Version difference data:
===
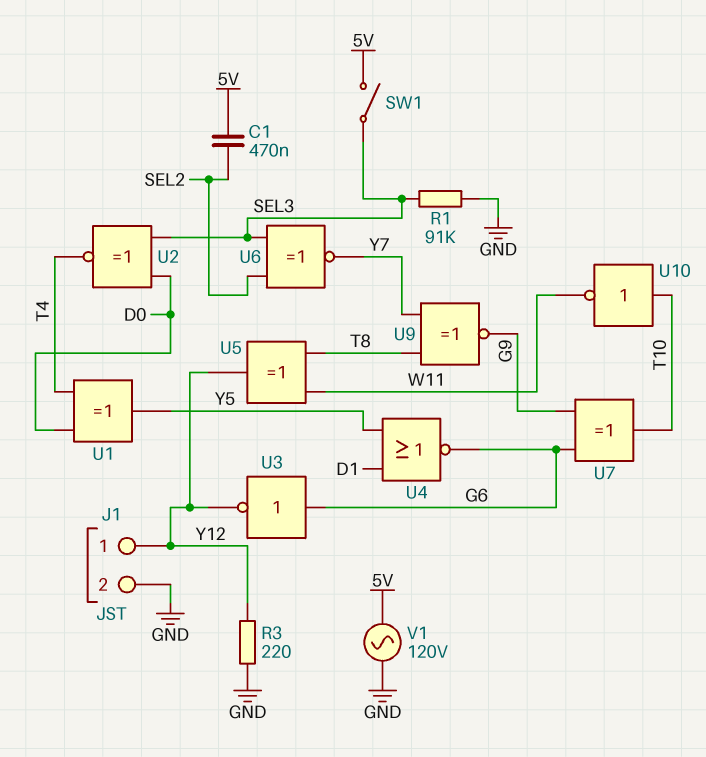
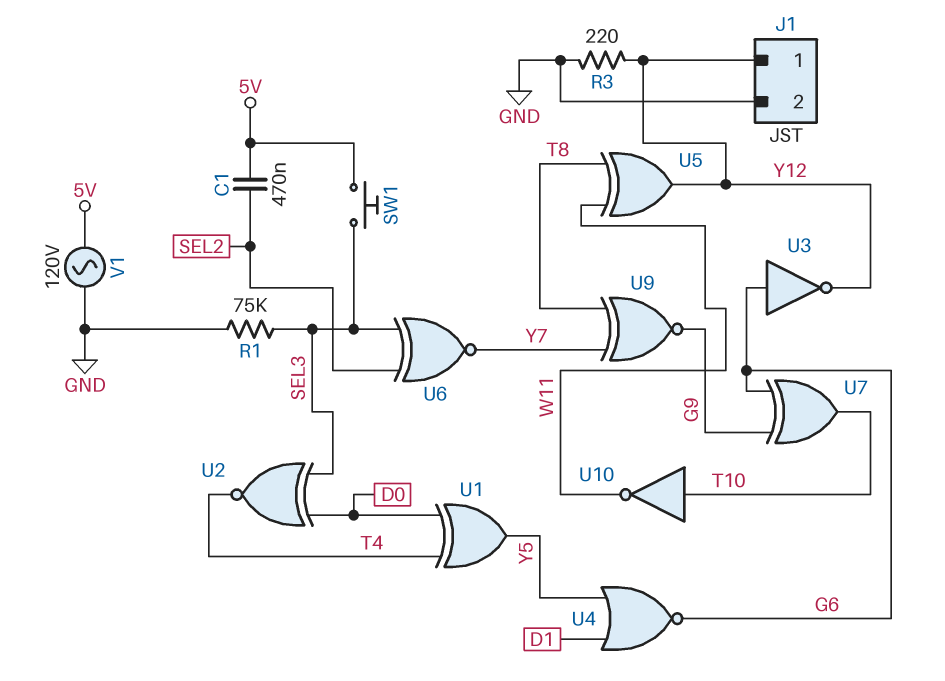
R1: 91k (GND, SEL3) -> 75k (GND, SEL3)
SW1: switch (5V, SEL3) -> button (5V, SEL3)

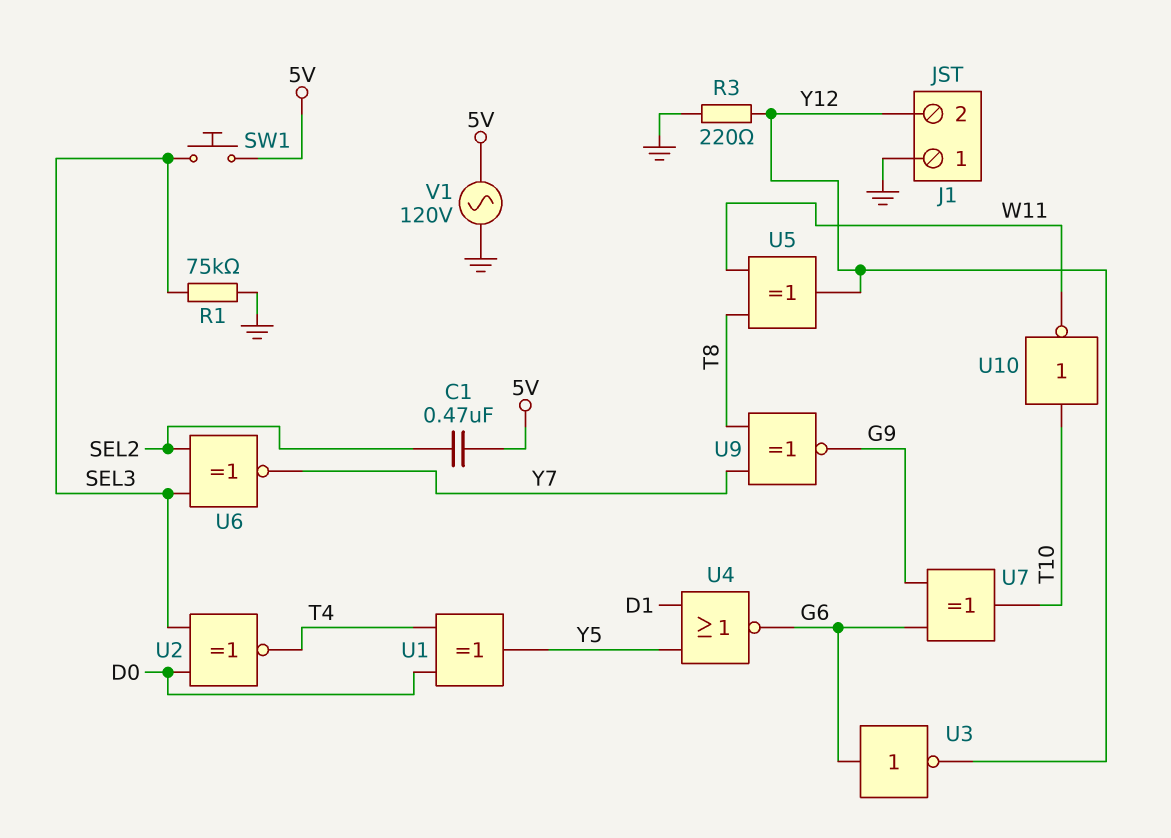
J1 pin 1: Y12 -> GND
J1 pin 2: GND -> Y12

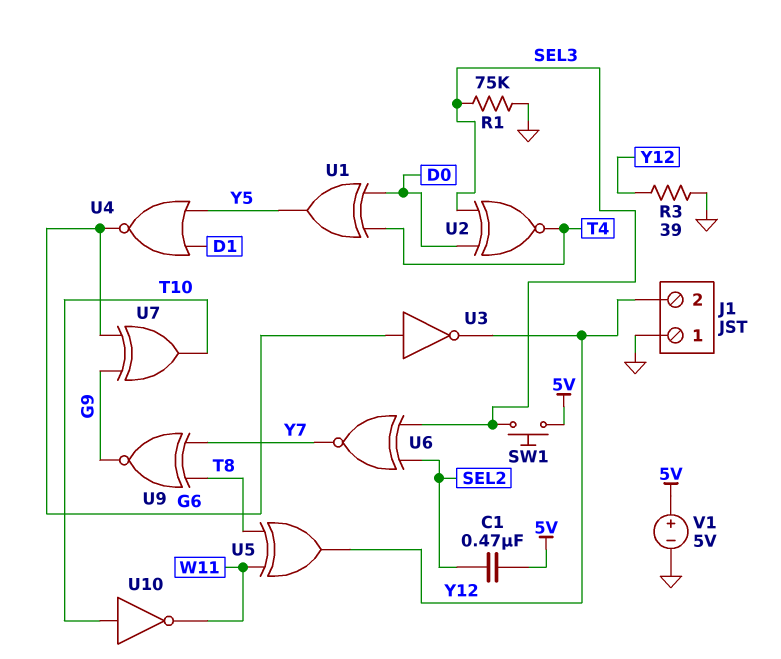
R3: 220 (GND, Y12) -> 39 (GND, Y12)
V1: AC 120V (5V, GND) -> 5V (plus 5V, minus GND)

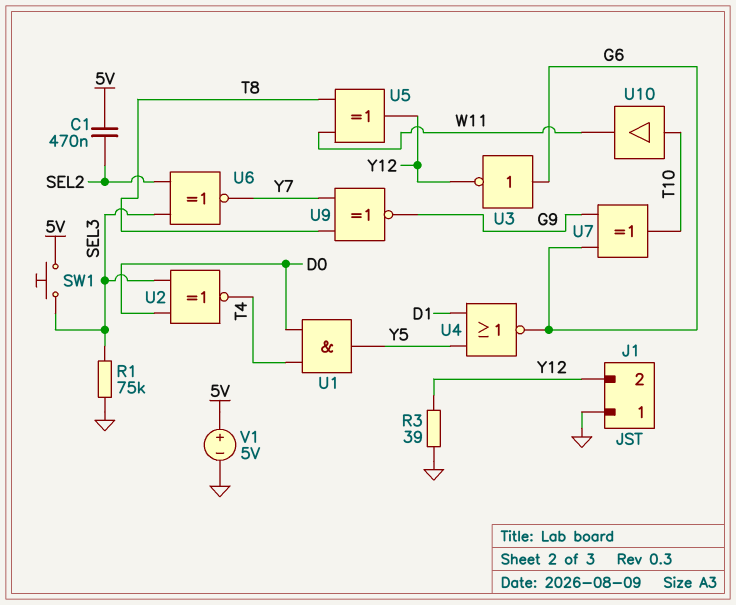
U1: XOR (in D0, in T4, out Y5) -> AND (in D0, in T4, out Y5)
U10: NOT (in T10, out W11) -> buffer (in T10, out W11)

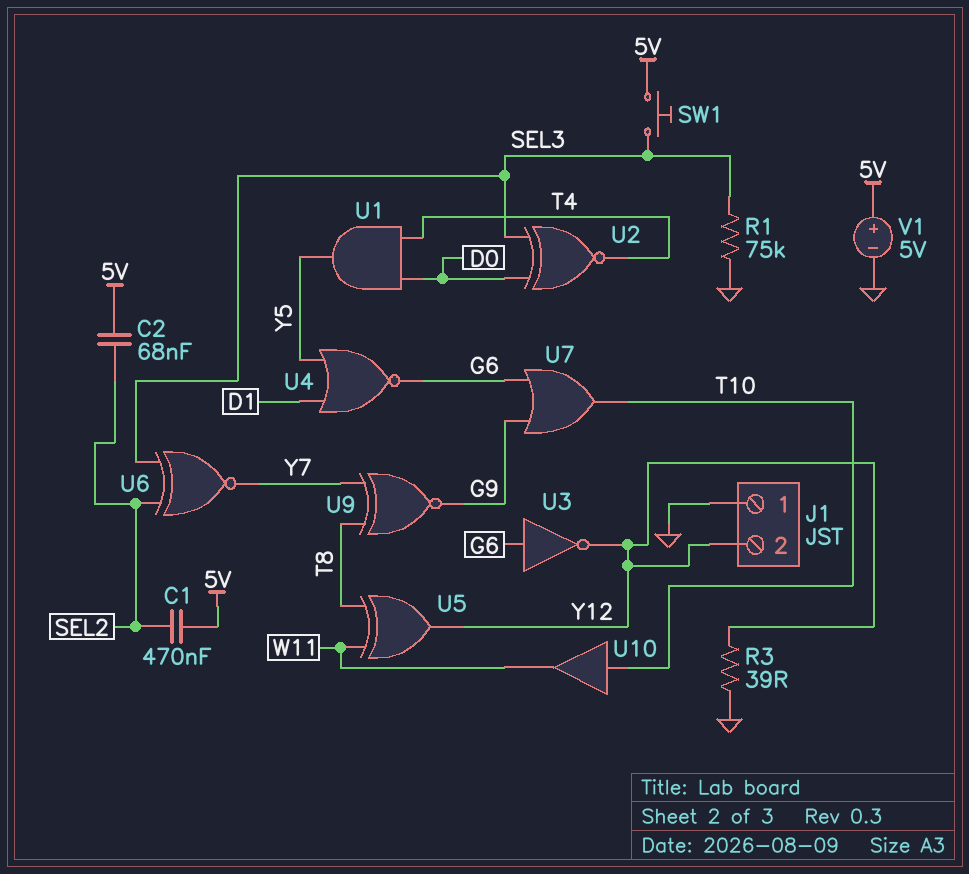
C2: none -> 68nF (5V, SEL2)
U7: XOR (in G6, in G9, out T10) -> OR (in G6, in G9, out T10)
===
## Exercise
The reply should hold every entry above, given again exactly, but not a single picture.

## Exercise result
R1: 91k (GND, SEL3) -> 75k (GND, SEL3)
SW1: switch (5V, SEL3) -> button (5V, SEL3)

J1 pin 1: Y12 -> GND
J1 pin 2: GND -> Y12

R3: 220 (GND, Y12) -> 39 (GND, Y12)
V1: AC 120V (5V, GND) -> 5V (plus 5V, minus GND)

U1: XOR (in D0, in T4, out Y5) -> AND (in D0, in T4, out Y5)
U10: NOT (in T10, out W11) -> buffer (in T10, out W11)

C2: none -> 68nF (5V, SEL2)
U7: XOR (in G6, in G9, out T10) -> OR (in G6, in G9, out T10)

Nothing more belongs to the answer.